* The exercise
Edit the records from the line with "orange triangle: moved" through the end of the records, replacing "rotated" with "turned" and changing nothing else. Return only those lines, without the pictures.

-- BEGIN Listing --

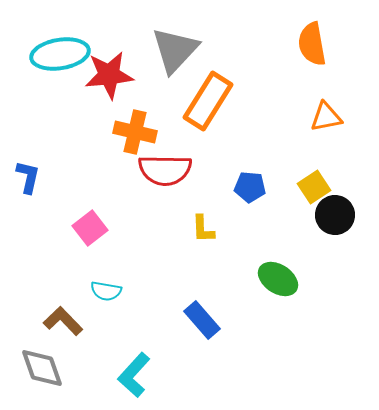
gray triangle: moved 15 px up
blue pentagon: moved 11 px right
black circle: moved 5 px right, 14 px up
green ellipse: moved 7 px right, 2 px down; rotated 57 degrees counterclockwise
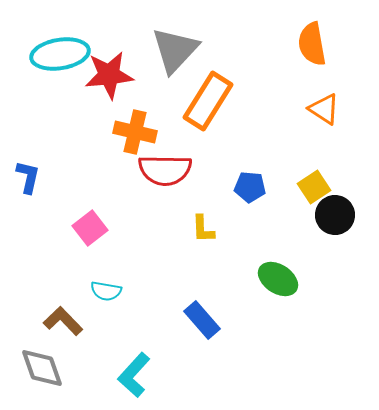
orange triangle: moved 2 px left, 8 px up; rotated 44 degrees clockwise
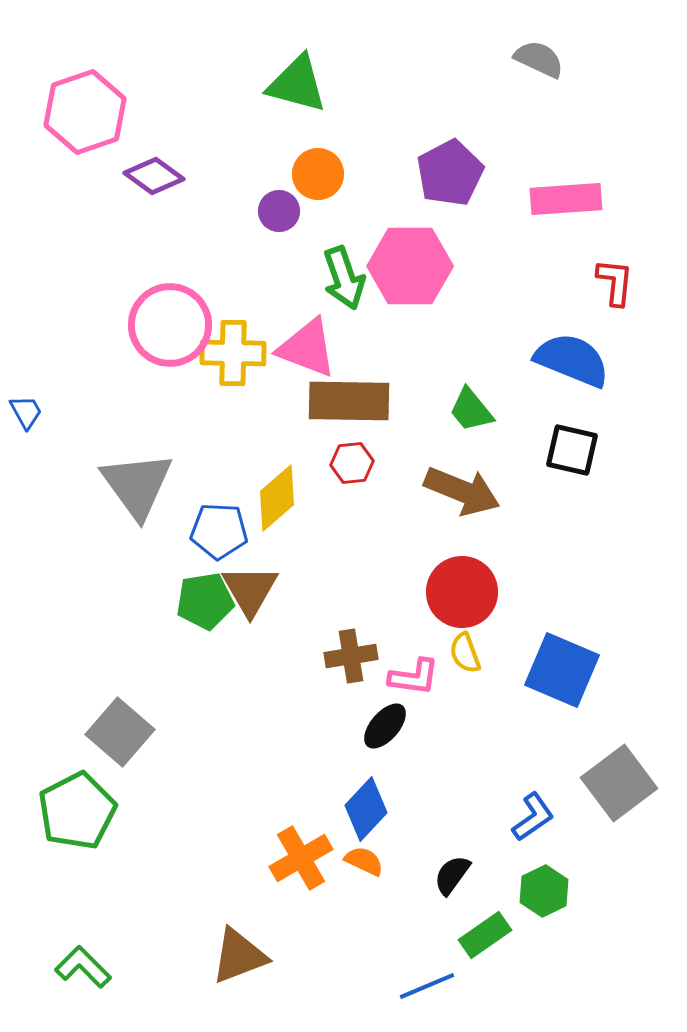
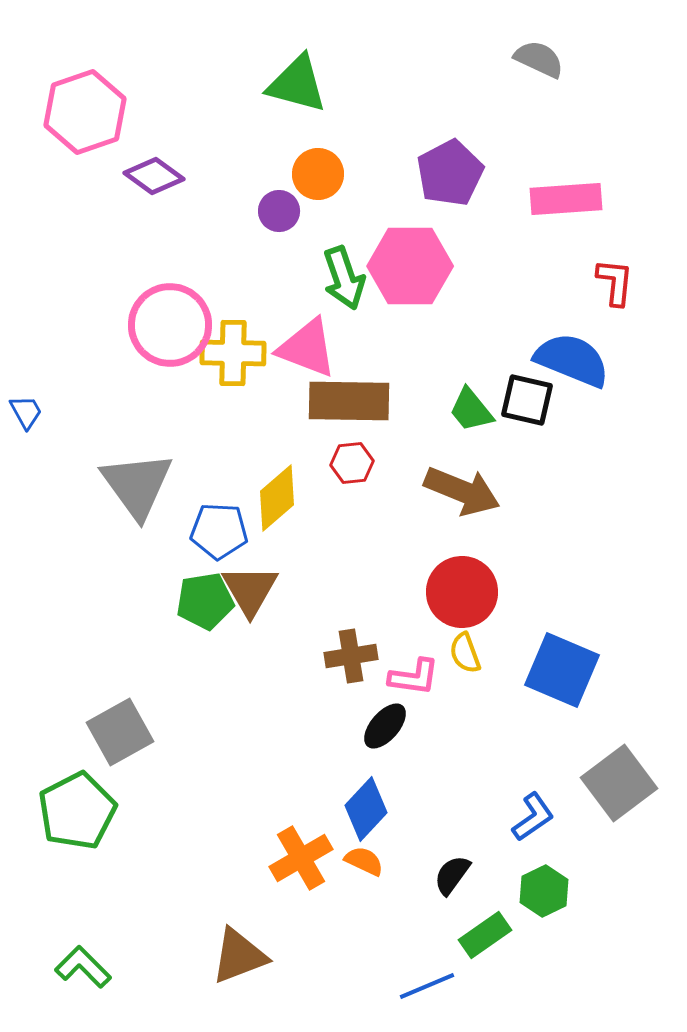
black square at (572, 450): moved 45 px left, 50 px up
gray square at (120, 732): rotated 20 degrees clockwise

-- END Listing --

* Result below
orange triangle: moved 2 px left, 8 px up; turned 44 degrees clockwise
black square at (572, 450): moved 45 px left, 50 px up
gray square at (120, 732): turned 20 degrees clockwise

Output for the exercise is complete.